▸ PROBLEM DESCRIPTION:
Set down, exactly and in full, the line holding "R203: 2.2k (GND, N_3) -> 2.2k (GND, N_1)" and all the lines after it until the listing ends, and nothing else.

DATA FOR THIS TASK below:

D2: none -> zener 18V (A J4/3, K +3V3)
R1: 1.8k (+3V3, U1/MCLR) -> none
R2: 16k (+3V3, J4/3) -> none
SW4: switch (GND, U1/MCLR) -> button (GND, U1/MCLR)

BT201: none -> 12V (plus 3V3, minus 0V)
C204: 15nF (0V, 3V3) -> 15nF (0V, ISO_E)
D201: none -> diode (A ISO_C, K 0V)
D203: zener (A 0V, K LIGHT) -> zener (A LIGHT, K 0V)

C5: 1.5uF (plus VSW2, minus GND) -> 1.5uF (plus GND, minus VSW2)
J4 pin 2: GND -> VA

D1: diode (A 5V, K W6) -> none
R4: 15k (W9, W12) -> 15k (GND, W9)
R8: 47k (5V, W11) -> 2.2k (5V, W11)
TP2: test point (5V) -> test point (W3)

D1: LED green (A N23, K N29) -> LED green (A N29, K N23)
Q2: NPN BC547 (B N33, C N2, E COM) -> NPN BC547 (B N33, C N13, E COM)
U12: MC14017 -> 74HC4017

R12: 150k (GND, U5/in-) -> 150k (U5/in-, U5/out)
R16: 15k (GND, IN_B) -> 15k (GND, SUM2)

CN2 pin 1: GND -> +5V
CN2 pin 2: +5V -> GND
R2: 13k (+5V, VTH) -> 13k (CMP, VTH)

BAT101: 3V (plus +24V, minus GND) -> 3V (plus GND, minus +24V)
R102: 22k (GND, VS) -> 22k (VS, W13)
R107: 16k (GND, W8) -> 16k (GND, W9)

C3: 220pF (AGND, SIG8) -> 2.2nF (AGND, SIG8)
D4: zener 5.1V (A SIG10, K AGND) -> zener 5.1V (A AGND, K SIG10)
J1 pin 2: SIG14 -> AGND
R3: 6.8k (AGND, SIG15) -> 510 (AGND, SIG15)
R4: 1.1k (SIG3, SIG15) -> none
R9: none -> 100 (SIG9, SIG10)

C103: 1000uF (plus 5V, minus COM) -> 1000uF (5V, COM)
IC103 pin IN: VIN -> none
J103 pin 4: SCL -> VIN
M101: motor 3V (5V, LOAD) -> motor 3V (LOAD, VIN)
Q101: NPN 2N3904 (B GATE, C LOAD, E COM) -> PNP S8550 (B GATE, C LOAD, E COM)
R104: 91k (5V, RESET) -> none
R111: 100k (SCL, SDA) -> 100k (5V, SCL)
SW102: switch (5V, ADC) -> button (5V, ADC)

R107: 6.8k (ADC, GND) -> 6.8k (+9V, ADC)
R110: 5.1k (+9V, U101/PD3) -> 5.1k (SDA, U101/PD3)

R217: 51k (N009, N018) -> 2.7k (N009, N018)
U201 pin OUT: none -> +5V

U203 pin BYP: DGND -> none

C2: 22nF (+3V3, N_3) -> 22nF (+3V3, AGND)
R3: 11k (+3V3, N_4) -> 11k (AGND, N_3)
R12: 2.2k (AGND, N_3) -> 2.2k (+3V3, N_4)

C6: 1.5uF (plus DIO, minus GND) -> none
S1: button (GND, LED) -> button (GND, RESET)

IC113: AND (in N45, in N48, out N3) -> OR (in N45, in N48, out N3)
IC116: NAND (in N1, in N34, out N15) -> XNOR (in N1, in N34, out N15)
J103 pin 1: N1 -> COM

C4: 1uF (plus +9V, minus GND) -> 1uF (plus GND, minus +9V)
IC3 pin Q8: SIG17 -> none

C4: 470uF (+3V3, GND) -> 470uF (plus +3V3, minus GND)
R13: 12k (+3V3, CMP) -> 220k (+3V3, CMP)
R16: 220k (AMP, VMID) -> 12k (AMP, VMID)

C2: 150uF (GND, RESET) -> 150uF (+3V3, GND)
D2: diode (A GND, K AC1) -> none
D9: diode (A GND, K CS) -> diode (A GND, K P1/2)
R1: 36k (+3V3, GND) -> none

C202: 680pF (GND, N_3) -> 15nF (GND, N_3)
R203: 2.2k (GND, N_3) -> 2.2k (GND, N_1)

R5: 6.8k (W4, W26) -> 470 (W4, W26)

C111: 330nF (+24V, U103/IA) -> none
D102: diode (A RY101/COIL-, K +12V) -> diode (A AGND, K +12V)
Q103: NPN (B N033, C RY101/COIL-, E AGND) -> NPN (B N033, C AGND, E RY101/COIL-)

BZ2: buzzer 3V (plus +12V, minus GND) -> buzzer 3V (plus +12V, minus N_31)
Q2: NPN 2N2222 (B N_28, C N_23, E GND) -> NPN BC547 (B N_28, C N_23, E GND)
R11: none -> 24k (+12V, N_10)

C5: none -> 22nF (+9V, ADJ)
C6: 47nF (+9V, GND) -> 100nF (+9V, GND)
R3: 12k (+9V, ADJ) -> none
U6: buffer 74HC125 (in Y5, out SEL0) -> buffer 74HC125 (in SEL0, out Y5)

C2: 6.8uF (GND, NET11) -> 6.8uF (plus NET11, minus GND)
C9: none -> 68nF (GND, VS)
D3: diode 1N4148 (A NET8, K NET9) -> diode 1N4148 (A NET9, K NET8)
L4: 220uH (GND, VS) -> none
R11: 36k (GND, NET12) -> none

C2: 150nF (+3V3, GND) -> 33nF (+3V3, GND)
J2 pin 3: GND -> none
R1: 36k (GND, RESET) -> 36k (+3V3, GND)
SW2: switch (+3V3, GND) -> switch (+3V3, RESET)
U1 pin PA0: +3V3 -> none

End of DATA FOR THIS TASK.

▸ REPLY:
R203: 2.2k (GND, N_3) -> 2.2k (GND, N_1)

R5: 6.8k (W4, W26) -> 470 (W4, W26)

C111: 330nF (+24V, U103/IA) -> none
D102: diode (A RY101/COIL-, K +12V) -> diode (A AGND, K +12V)
Q103: NPN (B N033, C RY101/COIL-, E AGND) -> NPN (B N033, C AGND, E RY101/COIL-)

BZ2: buzzer 3V (plus +12V, minus GND) -> buzzer 3V (plus +12V, minus N_31)
Q2: NPN 2N2222 (B N_28, C N_23, E GND) -> NPN BC547 (B N_28, C N_23, E GND)
R11: none -> 24k (+12V, N_10)

C5: none -> 22nF (+9V, ADJ)
C6: 47nF (+9V, GND) -> 100nF (+9V, GND)
R3: 12k (+9V, ADJ) -> none
U6: buffer 74HC125 (in Y5, out SEL0) -> buffer 74HC125 (in SEL0, out Y5)

C2: 6.8uF (GND, NET11) -> 6.8uF (plus NET11, minus GND)
C9: none -> 68nF (GND, VS)
D3: diode 1N4148 (A NET8, K NET9) -> diode 1N4148 (A NET9, K NET8)
L4: 220uH (GND, VS) -> none
R11: 36k (GND, NET12) -> none

C2: 150nF (+3V3, GND) -> 33nF (+3V3, GND)
J2 pin 3: GND -> none
R1: 36k (GND, RESET) -> 36k (+3V3, GND)
SW2: switch (+3V3, GND) -> switch (+3V3, RESET)
U1 pin PA0: +3V3 -> none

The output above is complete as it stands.